→ **PROBLEM STATEMENT**
Below are records; count the lines that contain "carcinoma" and give only the total.

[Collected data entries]

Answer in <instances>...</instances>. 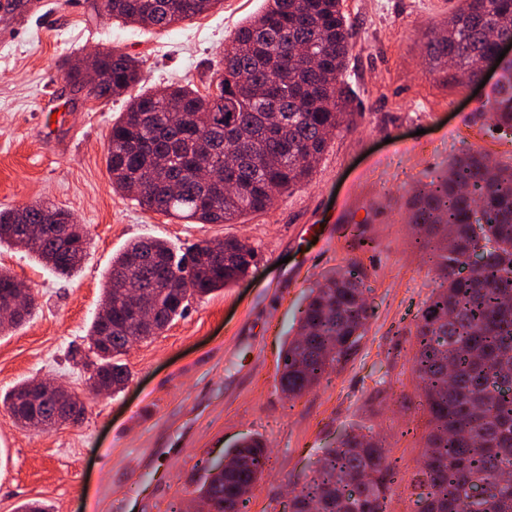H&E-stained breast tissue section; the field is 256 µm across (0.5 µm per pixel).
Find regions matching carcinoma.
<instances>
[{
  "mask_svg": "<svg viewBox=\"0 0 512 512\" xmlns=\"http://www.w3.org/2000/svg\"><path fill=\"white\" fill-rule=\"evenodd\" d=\"M221 0H102L104 15L124 23L169 29L208 13ZM512 39V0H462L428 45L430 69L451 71L469 83L476 63L496 58L494 37ZM352 33L342 0H267L224 48L216 87L202 94L167 85L139 93L112 124L107 169L112 189L153 212L188 224H236L267 212L277 197L309 180L329 147V134L351 121L353 92L344 80ZM491 97L478 108L492 127L512 132V59L498 63ZM100 75L88 96L107 102L142 81L139 64L114 51L69 64L66 79L83 90V69ZM223 169L221 182L204 184L196 171ZM57 208L43 203L0 210V244L17 245L24 224L55 223ZM410 223L424 236L439 283L420 310L413 373L429 416L426 460L414 482L429 512H472L470 489L482 485L487 512H512V164L465 149L415 193ZM88 239L71 247L51 234L28 252L69 276L86 255ZM481 252L469 277L455 268ZM257 249L224 238L175 257L161 238L128 243L102 286L111 300L121 273L152 298L154 322L135 324L116 308L96 315L87 351L90 388L110 381L113 393L129 380L121 356L131 345L161 335L182 316L189 298L236 283L257 262ZM369 309L353 267L338 269L311 289L297 332L282 351L278 385L289 399L317 386L347 361L365 336ZM23 381L0 398L15 423L36 428L52 419L54 401L35 408L23 400ZM269 456L257 437L224 452V472L207 469L197 488L207 512H244L241 484H256ZM398 473L372 435L347 433L320 459V468L294 489L288 512H388Z\"/></svg>",
  "mask_w": 512,
  "mask_h": 512,
  "instance_id": "cac0c4a2",
  "label": "carcinoma"
}]
</instances>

→ **TASK OUTPUT**
2